## Listed entries

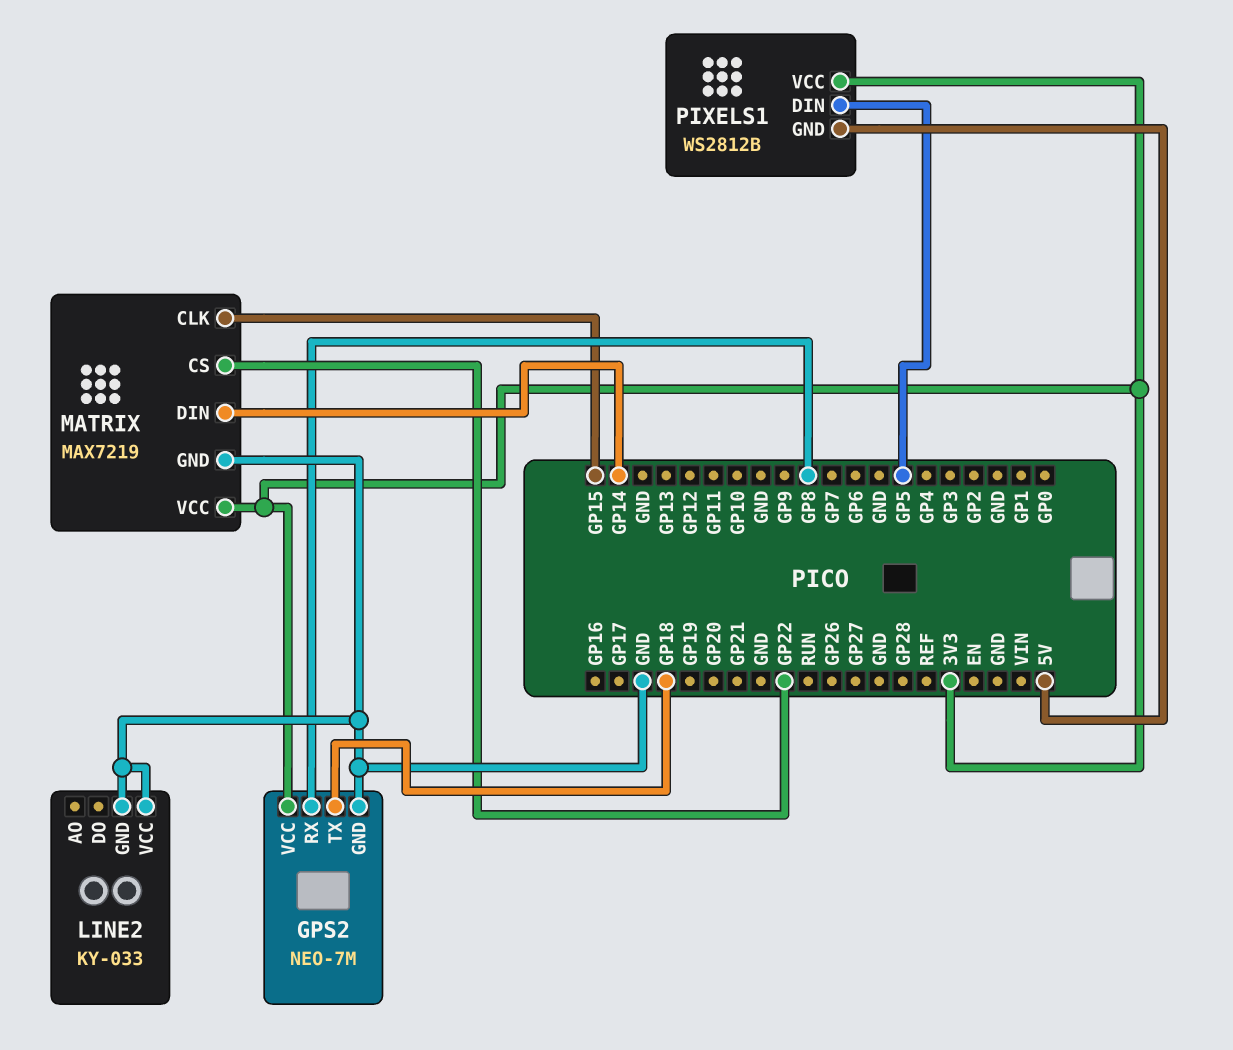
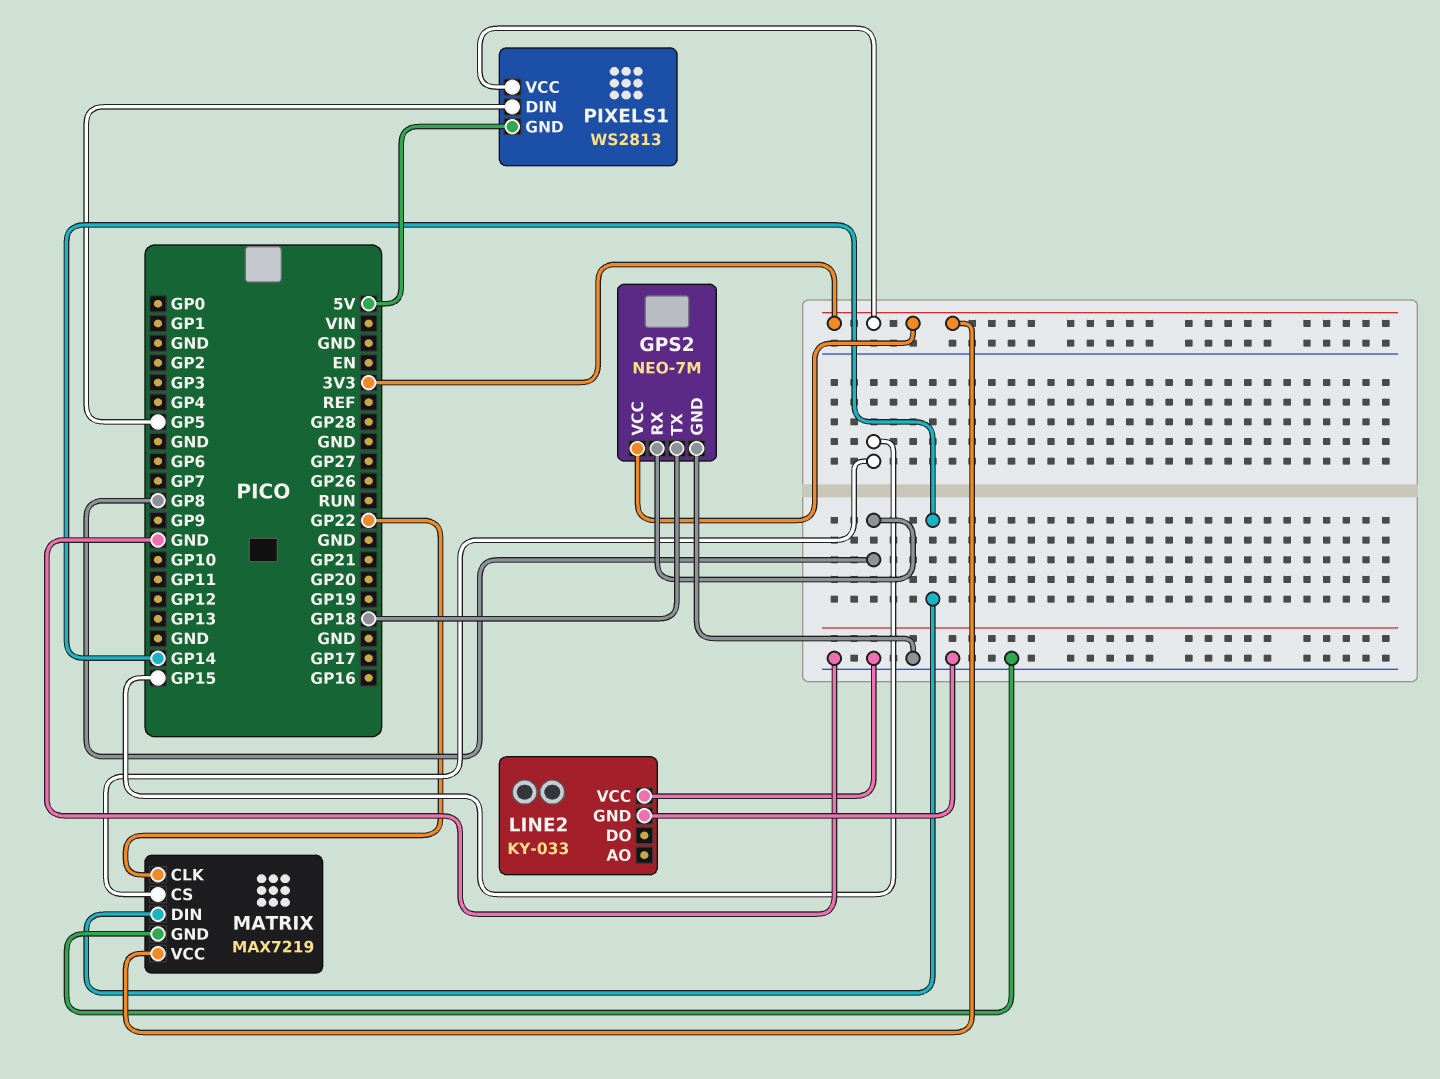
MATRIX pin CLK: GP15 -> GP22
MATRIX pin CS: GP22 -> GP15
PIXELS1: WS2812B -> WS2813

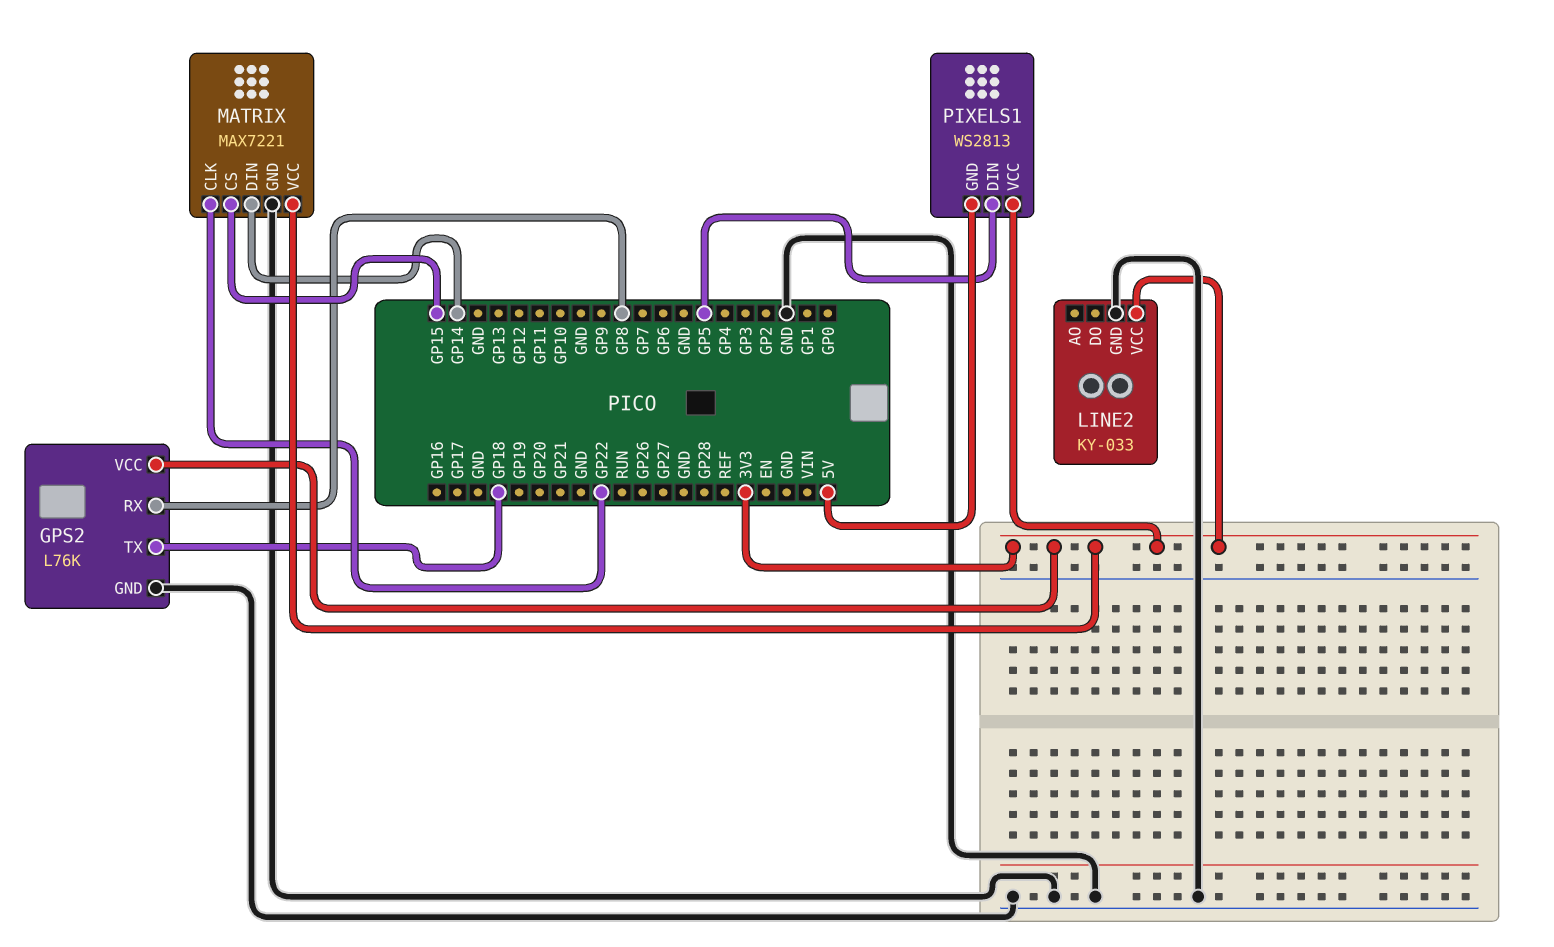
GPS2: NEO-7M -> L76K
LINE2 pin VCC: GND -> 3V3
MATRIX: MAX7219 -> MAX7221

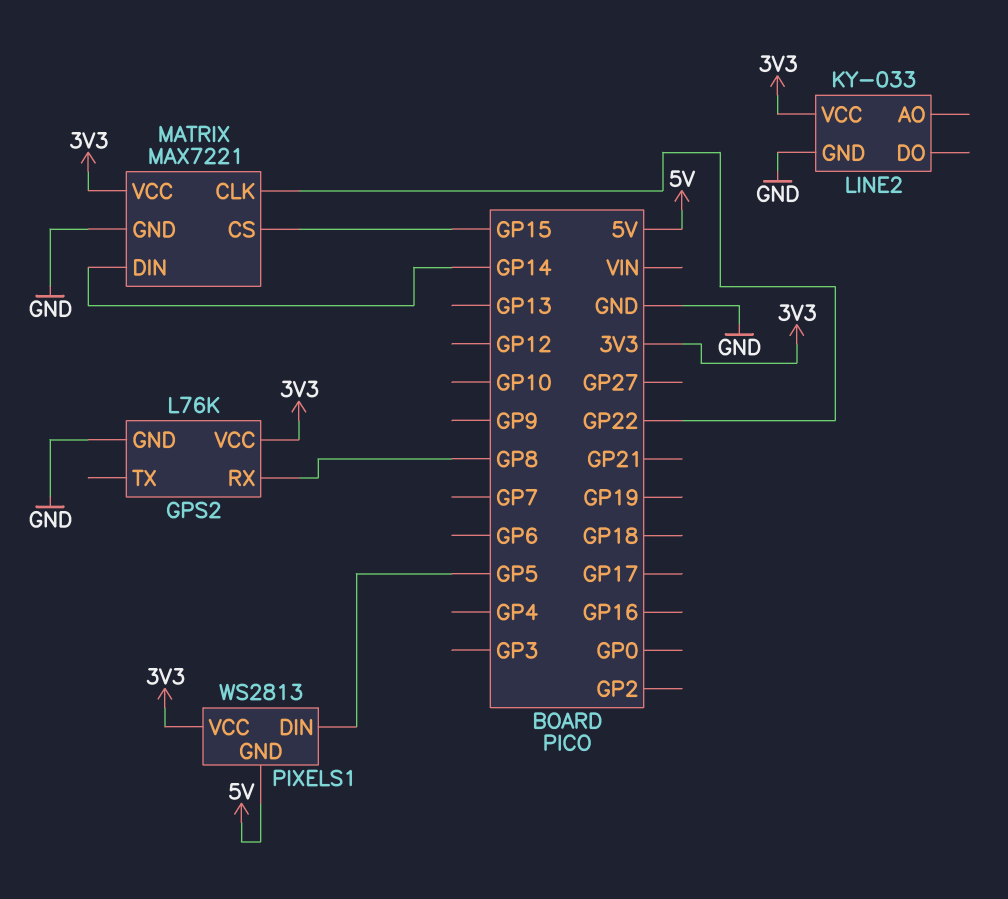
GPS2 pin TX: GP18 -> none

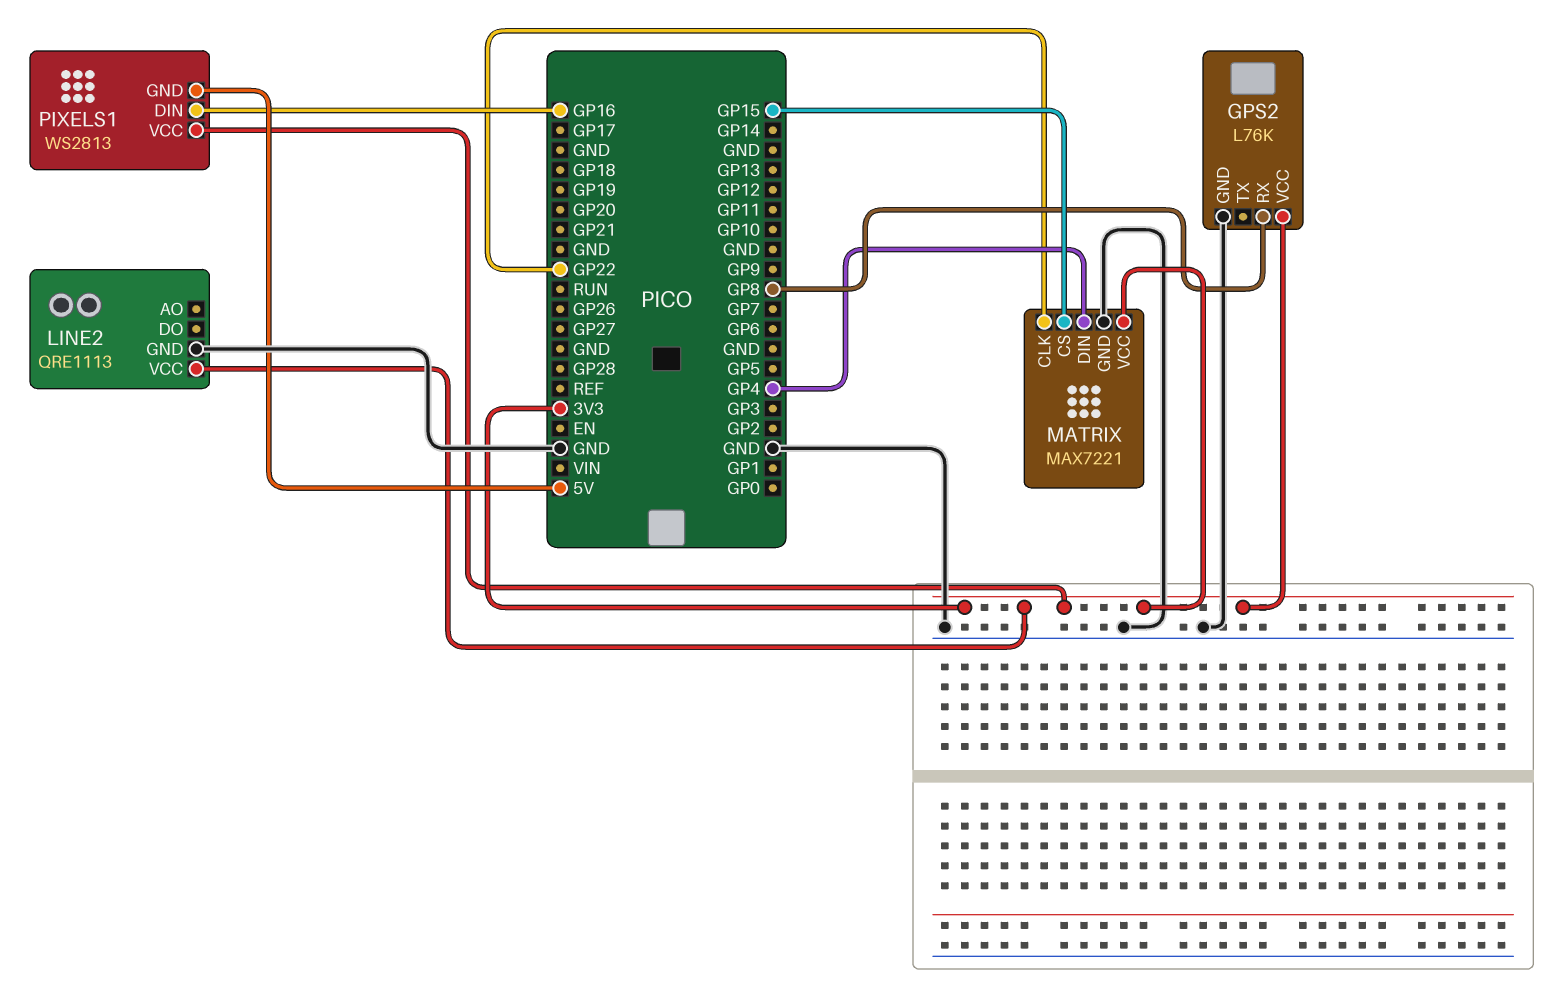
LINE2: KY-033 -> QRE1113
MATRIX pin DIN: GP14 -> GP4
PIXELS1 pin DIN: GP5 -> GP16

## Prompt
Write out the records above exactly. Pictures do not belong in the copy.

## Answer area
MATRIX pin CLK: GP15 -> GP22
MATRIX pin CS: GP22 -> GP15
PIXELS1: WS2812B -> WS2813

GPS2: NEO-7M -> L76K
LINE2 pin VCC: GND -> 3V3
MATRIX: MAX7219 -> MAX7221

GPS2 pin TX: GP18 -> none

LINE2: KY-033 -> QRE1113
MATRIX pin DIN: GP14 -> GP4
PIXELS1 pin DIN: GP5 -> GP16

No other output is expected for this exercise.